Detected change data
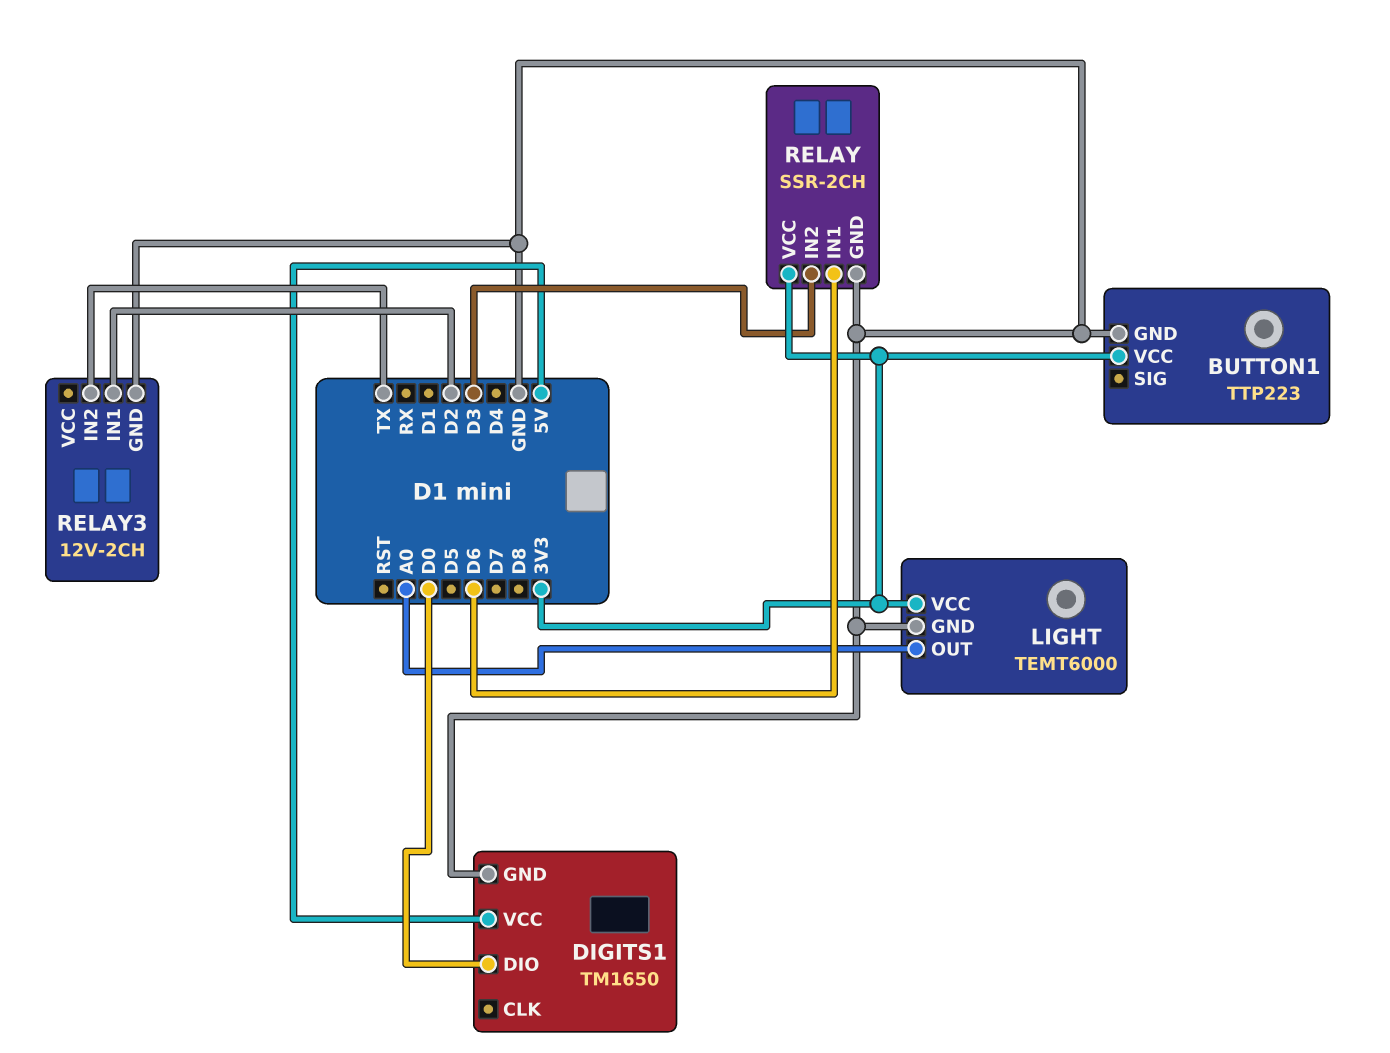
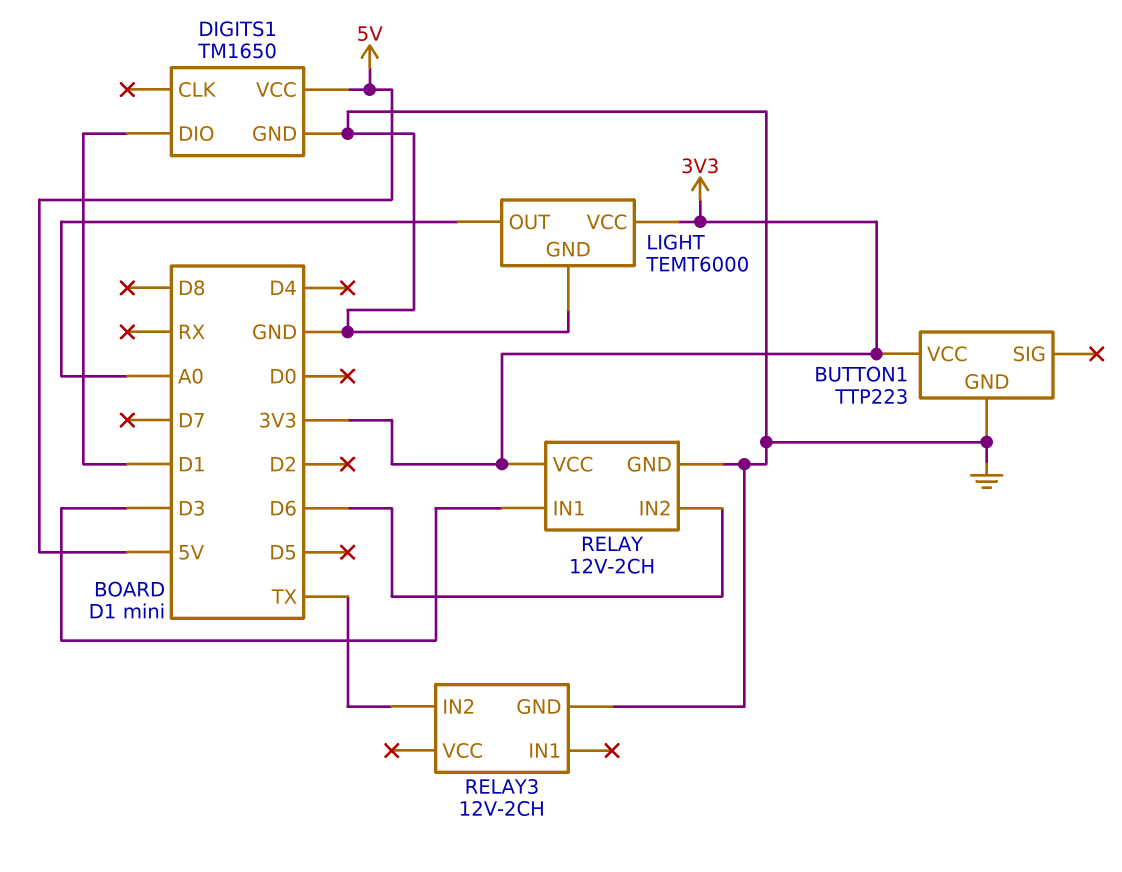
DIGITS1 pin DIO: D0 -> D1
RELAY: SSR-2CH -> 12V-2CH
RELAY pin IN1: D6 -> D3
RELAY pin IN2: D3 -> D6
RELAY3 pin IN1: D2 -> none

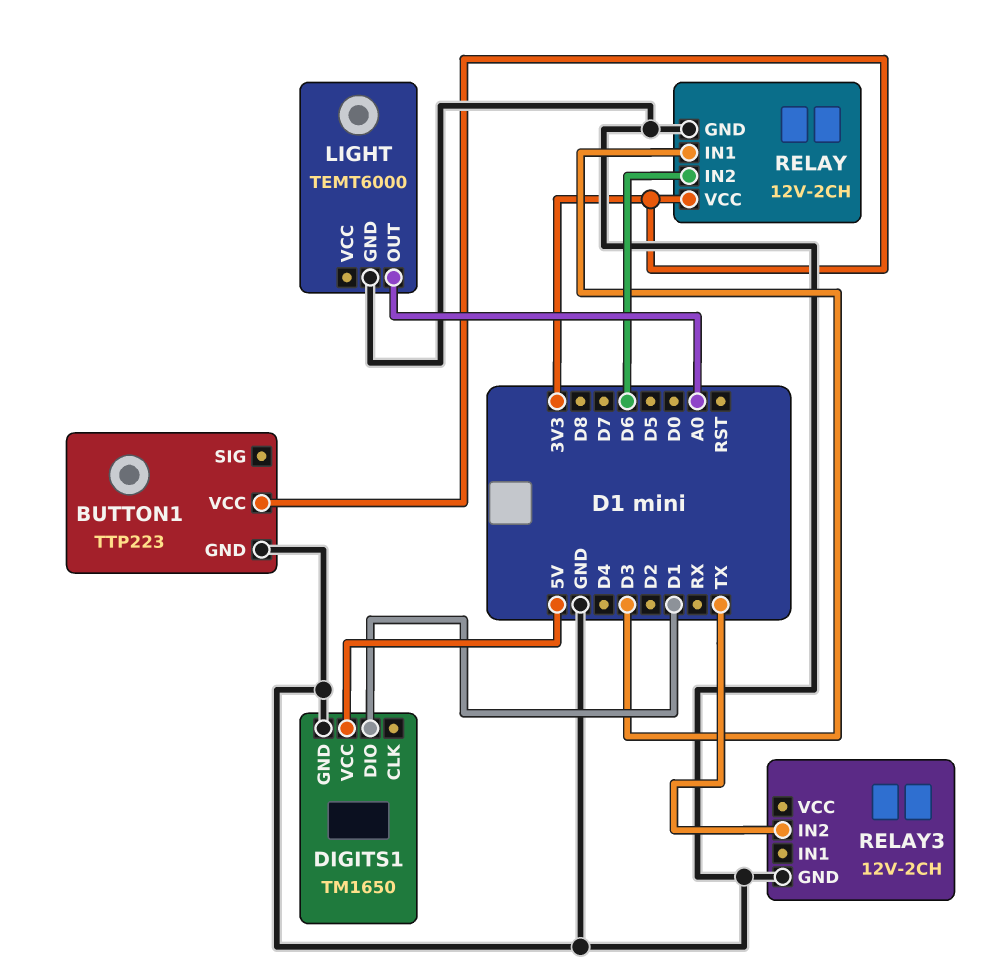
LIGHT pin VCC: 3V3 -> none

Brief | Copy the entries above faithfully and omit every image.

Solution to this problem |
DIGITS1 pin DIO: D0 -> D1
RELAY: SSR-2CH -> 12V-2CH
RELAY pin IN1: D6 -> D3
RELAY pin IN2: D3 -> D6
RELAY3 pin IN1: D2 -> none

LIGHT pin VCC: 3V3 -> none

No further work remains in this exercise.